--- Data for processing ---

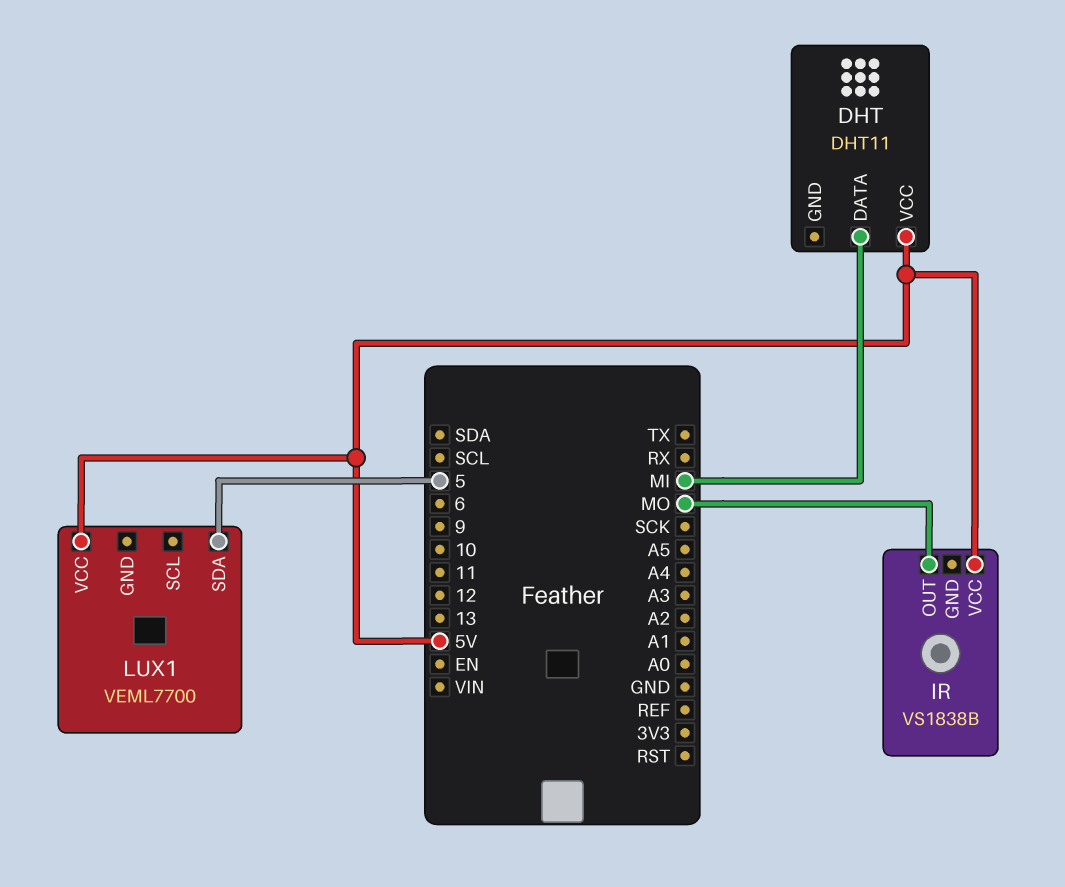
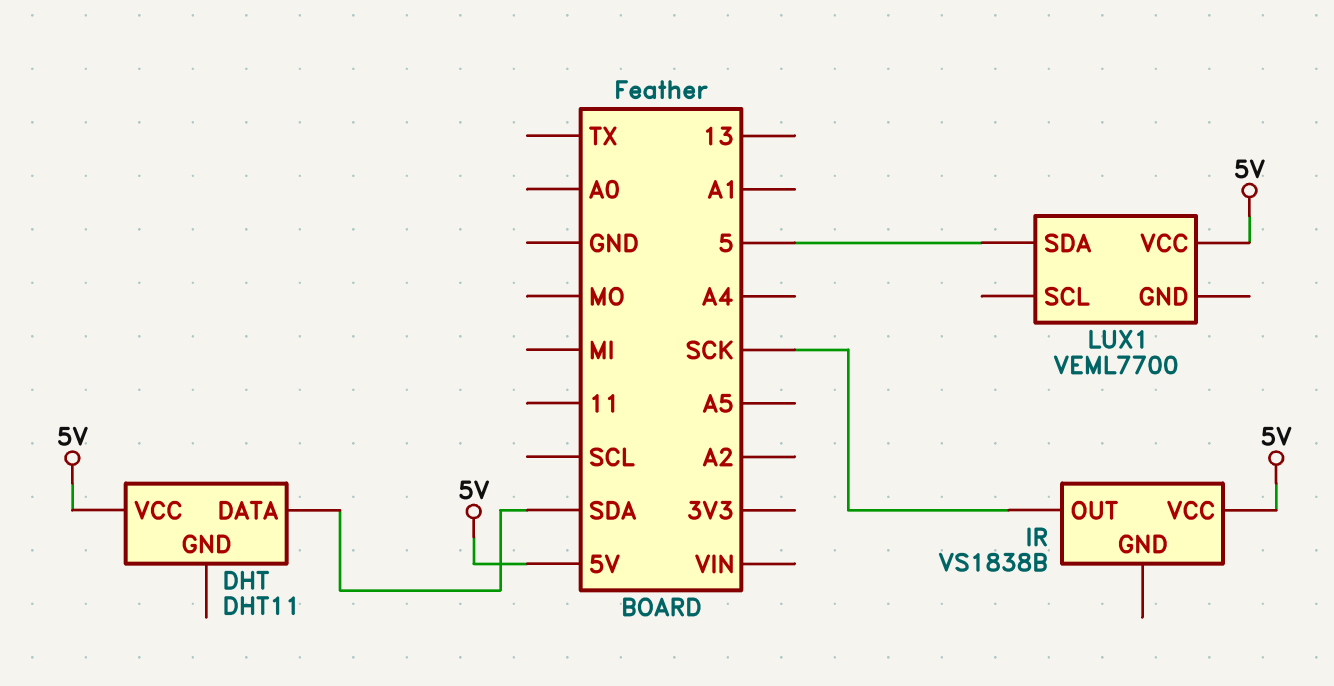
DHT pin DATA: MI -> SDA
IR pin OUT: MO -> SCK

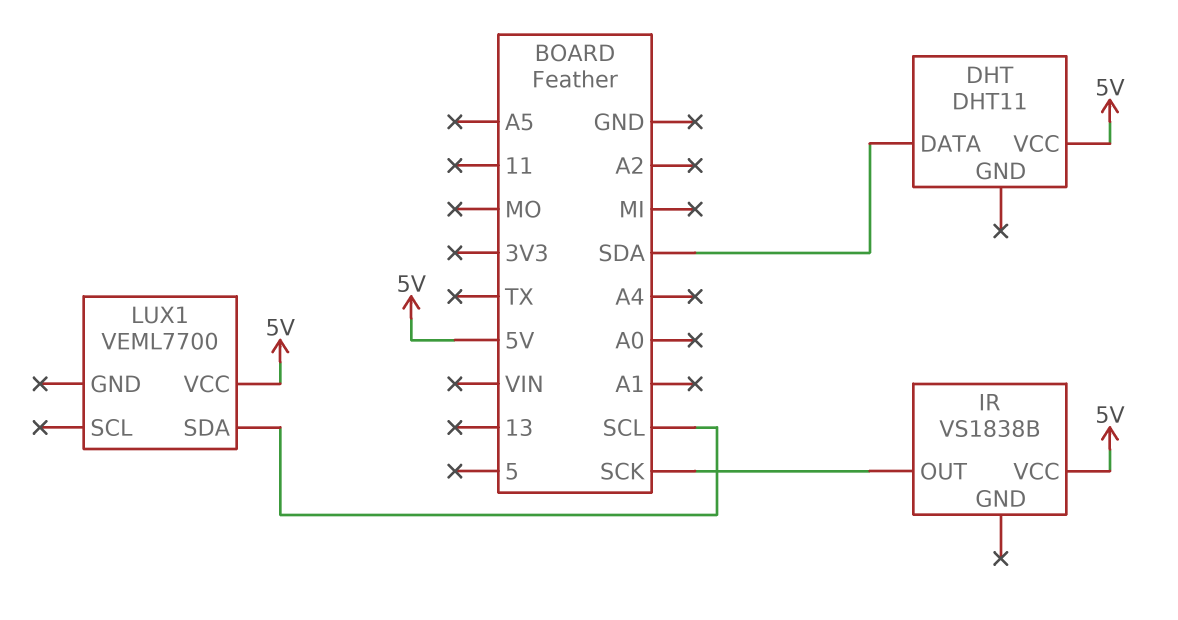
LUX1 pin SDA: 5 -> SCL

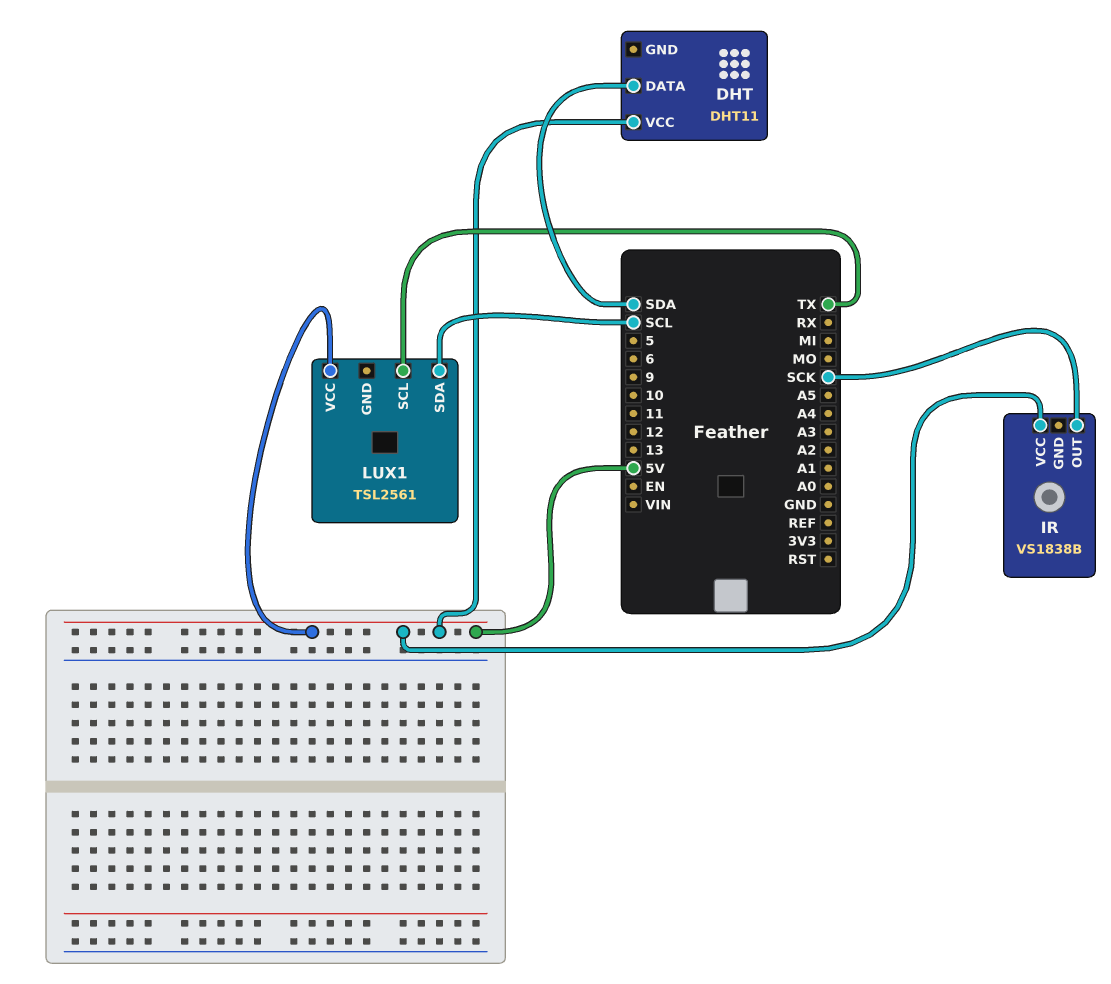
LUX1: VEML7700 -> TSL2561
LUX1 pin SCL: none -> TX

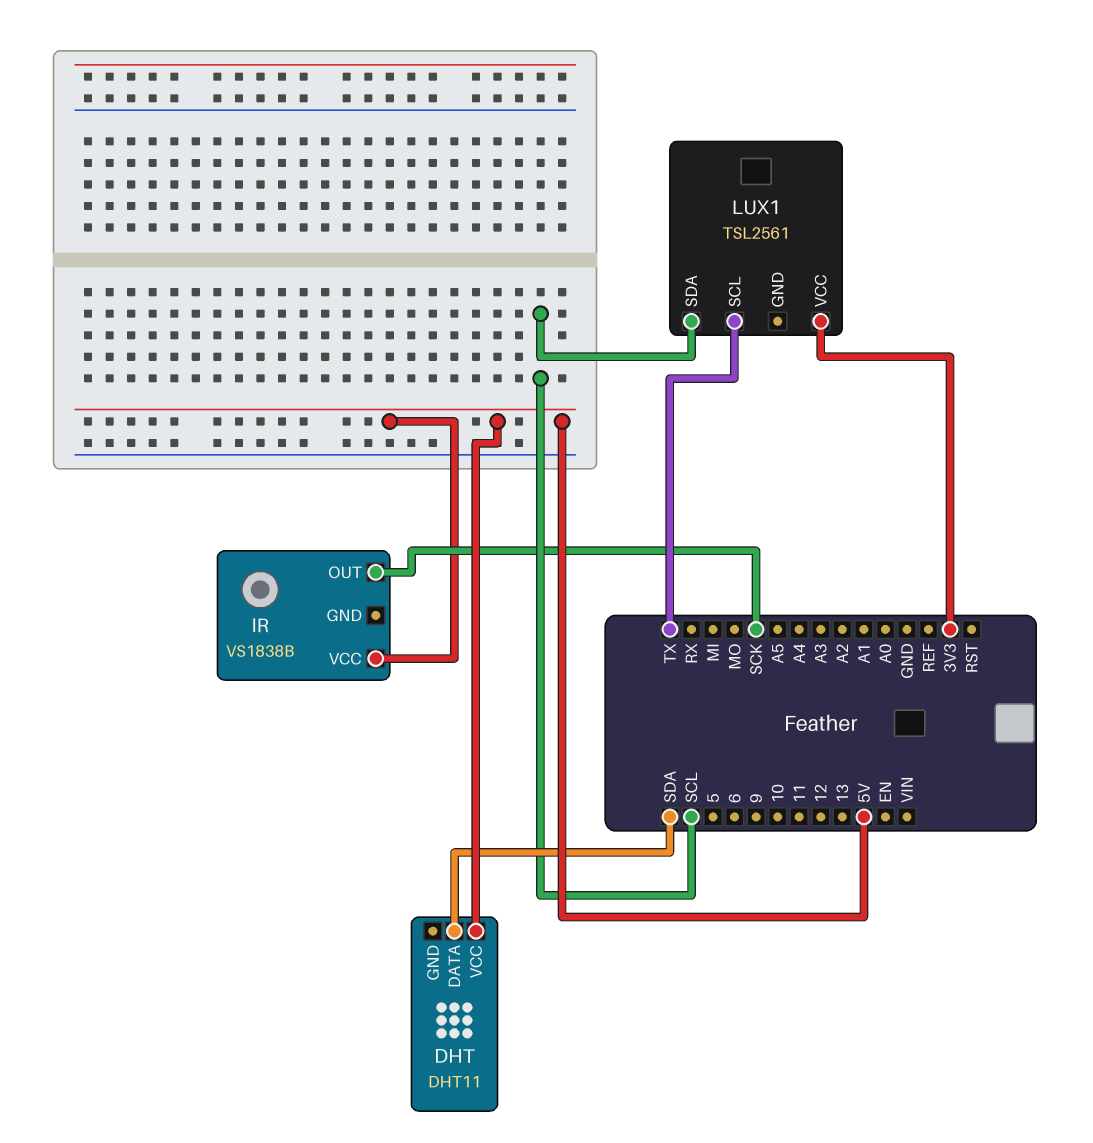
LUX1 pin VCC: 5V -> 3V3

---

Please print every record exactly, leaving out the pictures.

DHT pin DATA: MI -> SDA
IR pin OUT: MO -> SCK

LUX1 pin SDA: 5 -> SCL

LUX1: VEML7700 -> TSL2561
LUX1 pin SCL: none -> TX

LUX1 pin VCC: 5V -> 3V3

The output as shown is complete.